Each record should be output exactly, with every character kept.

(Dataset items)
|---|

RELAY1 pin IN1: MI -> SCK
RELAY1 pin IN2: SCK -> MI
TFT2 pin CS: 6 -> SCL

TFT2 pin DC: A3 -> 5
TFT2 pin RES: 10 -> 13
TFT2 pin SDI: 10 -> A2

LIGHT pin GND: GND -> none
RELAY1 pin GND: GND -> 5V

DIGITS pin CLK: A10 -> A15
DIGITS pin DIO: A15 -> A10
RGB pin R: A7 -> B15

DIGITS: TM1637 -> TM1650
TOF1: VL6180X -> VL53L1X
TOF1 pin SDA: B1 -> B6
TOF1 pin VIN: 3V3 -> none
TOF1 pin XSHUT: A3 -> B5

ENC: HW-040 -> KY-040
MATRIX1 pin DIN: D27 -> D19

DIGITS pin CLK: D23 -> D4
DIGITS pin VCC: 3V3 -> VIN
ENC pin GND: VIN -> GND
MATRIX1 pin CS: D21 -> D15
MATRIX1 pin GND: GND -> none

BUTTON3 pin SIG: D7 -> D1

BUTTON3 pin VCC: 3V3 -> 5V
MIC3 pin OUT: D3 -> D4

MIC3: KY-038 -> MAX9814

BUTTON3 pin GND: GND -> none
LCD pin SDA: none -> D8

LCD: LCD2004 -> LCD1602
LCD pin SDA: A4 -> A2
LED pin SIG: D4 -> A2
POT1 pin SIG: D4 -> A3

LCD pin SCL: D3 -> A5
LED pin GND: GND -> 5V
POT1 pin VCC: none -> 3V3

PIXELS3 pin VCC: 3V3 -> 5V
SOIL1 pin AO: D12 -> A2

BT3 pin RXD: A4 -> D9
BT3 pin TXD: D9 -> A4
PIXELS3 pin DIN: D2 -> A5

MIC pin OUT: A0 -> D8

|---|

Solution to the problem:
RELAY1 pin IN1: MI -> SCK
RELAY1 pin IN2: SCK -> MI
TFT2 pin CS: 6 -> SCL

TFT2 pin DC: A3 -> 5
TFT2 pin RES: 10 -> 13
TFT2 pin SDI: 10 -> A2

LIGHT pin GND: GND -> none
RELAY1 pin GND: GND -> 5V

DIGITS pin CLK: A10 -> A15
DIGITS pin DIO: A15 -> A10
RGB pin R: A7 -> B15

DIGITS: TM1637 -> TM1650
TOF1: VL6180X -> VL53L1X
TOF1 pin SDA: B1 -> B6
TOF1 pin VIN: 3V3 -> none
TOF1 pin XSHUT: A3 -> B5

ENC: HW-040 -> KY-040
MATRIX1 pin DIN: D27 -> D19

DIGITS pin CLK: D23 -> D4
DIGITS pin VCC: 3V3 -> VIN
ENC pin GND: VIN -> GND
MATRIX1 pin CS: D21 -> D15
MATRIX1 pin GND: GND -> none

BUTTON3 pin SIG: D7 -> D1

BUTTON3 pin VCC: 3V3 -> 5V
MIC3 pin OUT: D3 -> D4

MIC3: KY-038 -> MAX9814

BUTTON3 pin GND: GND -> none
LCD pin SDA: none -> D8

LCD: LCD2004 -> LCD1602
LCD pin SDA: A4 -> A2
LED pin SIG: D4 -> A2
POT1 pin SIG: D4 -> A3

LCD pin SCL: D3 -> A5
LED pin GND: GND -> 5V
POT1 pin VCC: none -> 3V3

PIXELS3 pin VCC: 3V3 -> 5V
SOIL1 pin AO: D12 -> A2

BT3 pin RXD: A4 -> D9
BT3 pin TXD: D9 -> A4
PIXELS3 pin DIN: D2 -> A5

MIC pin OUT: A0 -> D8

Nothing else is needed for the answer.